**Exercise objective**
A faithful copy of the data is what is wanted, minus any pictures.

**Material provided**
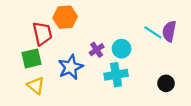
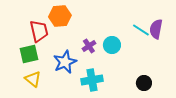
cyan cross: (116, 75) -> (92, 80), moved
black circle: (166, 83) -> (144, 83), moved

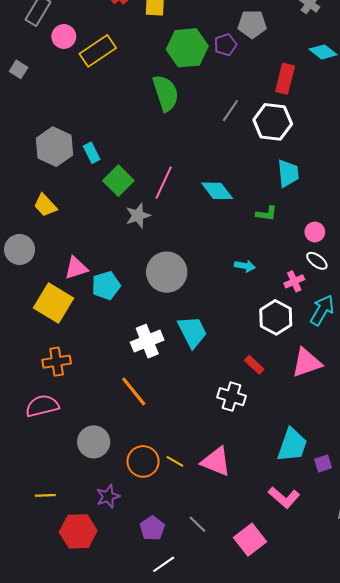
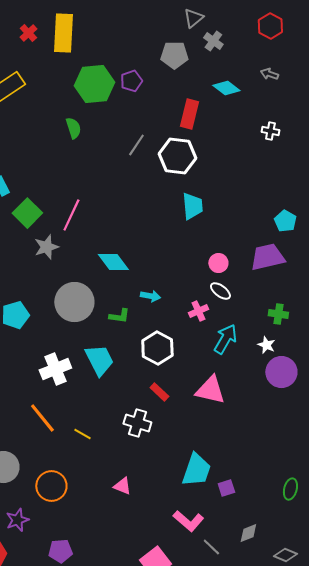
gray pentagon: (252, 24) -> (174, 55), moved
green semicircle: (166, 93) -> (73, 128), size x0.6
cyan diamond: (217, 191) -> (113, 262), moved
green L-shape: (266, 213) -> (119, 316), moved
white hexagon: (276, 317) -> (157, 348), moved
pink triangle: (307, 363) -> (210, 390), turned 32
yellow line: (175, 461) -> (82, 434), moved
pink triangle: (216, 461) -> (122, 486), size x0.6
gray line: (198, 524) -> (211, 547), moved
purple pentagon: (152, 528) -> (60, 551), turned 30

**Completed task**
cyan cross: (116, 75) -> (92, 80), moved
black circle: (166, 83) -> (144, 83), moved

gray pentagon: (252, 24) -> (174, 55), moved
green semicircle: (166, 93) -> (73, 128), size x0.6
cyan diamond: (217, 191) -> (113, 262), moved
green L-shape: (266, 213) -> (119, 316), moved
white hexagon: (276, 317) -> (157, 348), moved
pink triangle: (307, 363) -> (210, 390), turned 32
yellow line: (175, 461) -> (82, 434), moved
pink triangle: (216, 461) -> (122, 486), size x0.6
gray line: (198, 524) -> (211, 547), moved
purple pentagon: (152, 528) -> (60, 551), turned 30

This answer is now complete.